> What is needed:
Select every line in the entries below that contains the string "Jerusalem", and copy each one out in full.

◇ ◇ ◇ ◇ ◇ ◇ ◇

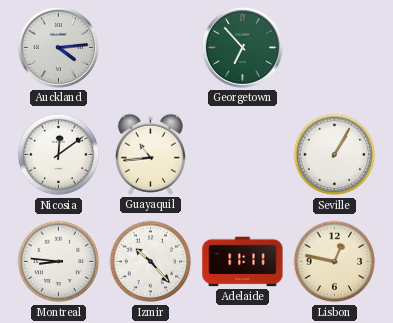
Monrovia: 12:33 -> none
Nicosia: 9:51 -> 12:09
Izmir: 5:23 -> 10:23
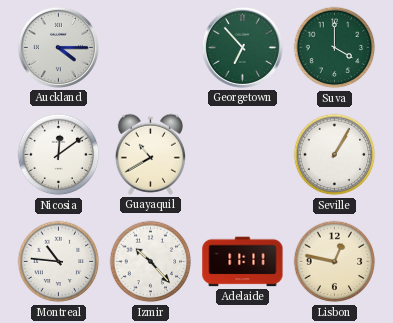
Auckland: 4:14 -> 4:15
Suva: none -> 4:00
Guayaquil: 10:44 -> 10:40
Montreal: 8:46 -> 10:46
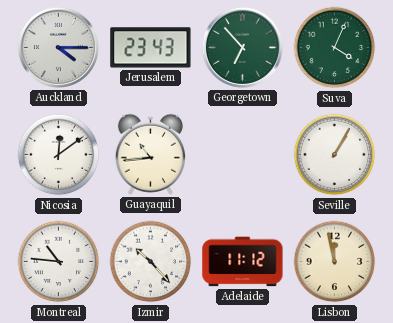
Jerusalem: none -> 23:43
Suva: 4:00 -> 4:04
Guayaquil: 10:40 -> 10:44
Adelaide: 11:11 -> 11:12
Lisbon: 12:47 -> 11:58
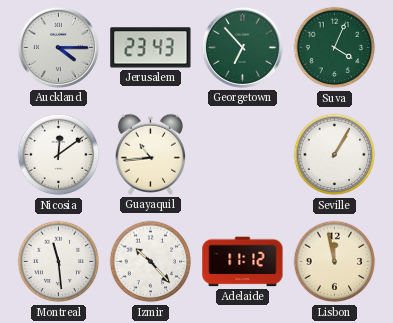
Montreal: 10:46 -> 11:29
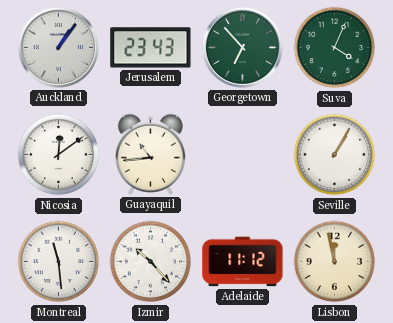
Auckland: 4:15 -> 1:06
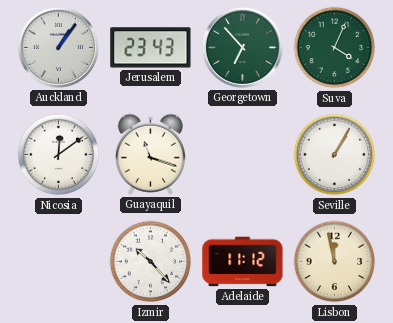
Guayaquil: 10:44 -> 11:18
Montreal: 11:29 -> none
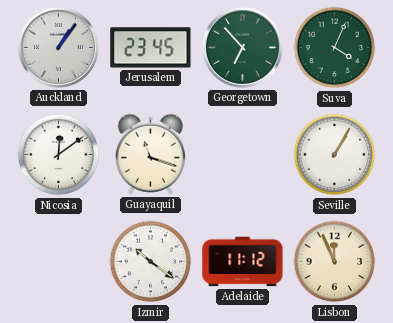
Jerusalem: 23:43 -> 23:45
Izmir: 10:23 -> 10:21
Lisbon: 11:58 -> 11:56
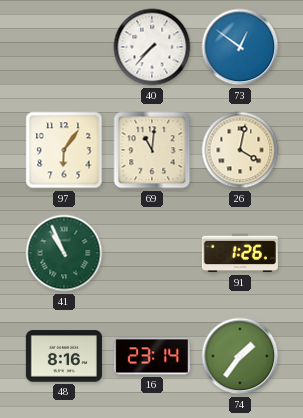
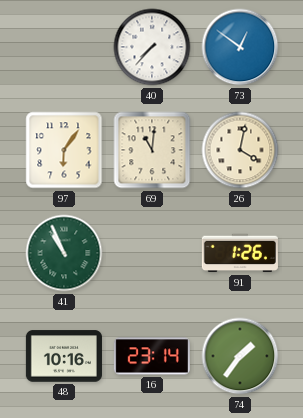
48: 8:16 -> 10:16
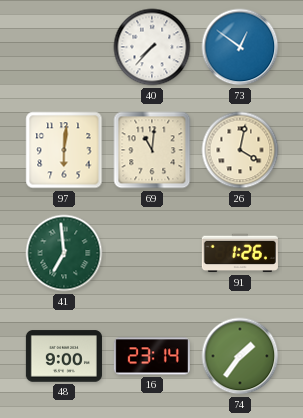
97: 6:06 -> 6:01
41: 10:56 -> 6:59
48: 10:16 -> 9:00
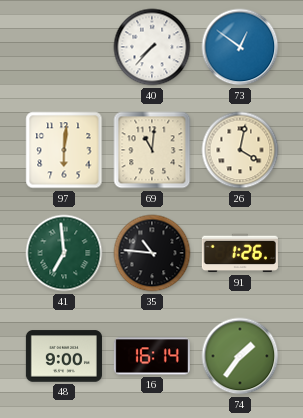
35: none -> 10:46
16: 23:14 -> 16:14
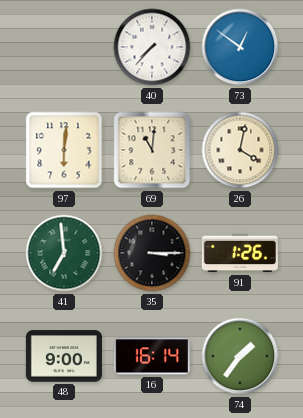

◇ ◇ ◇ ◇ ◇ ◇ ◇

> Final result:
Jerusalem: none -> 23:43
Jerusalem: 23:43 -> 23:45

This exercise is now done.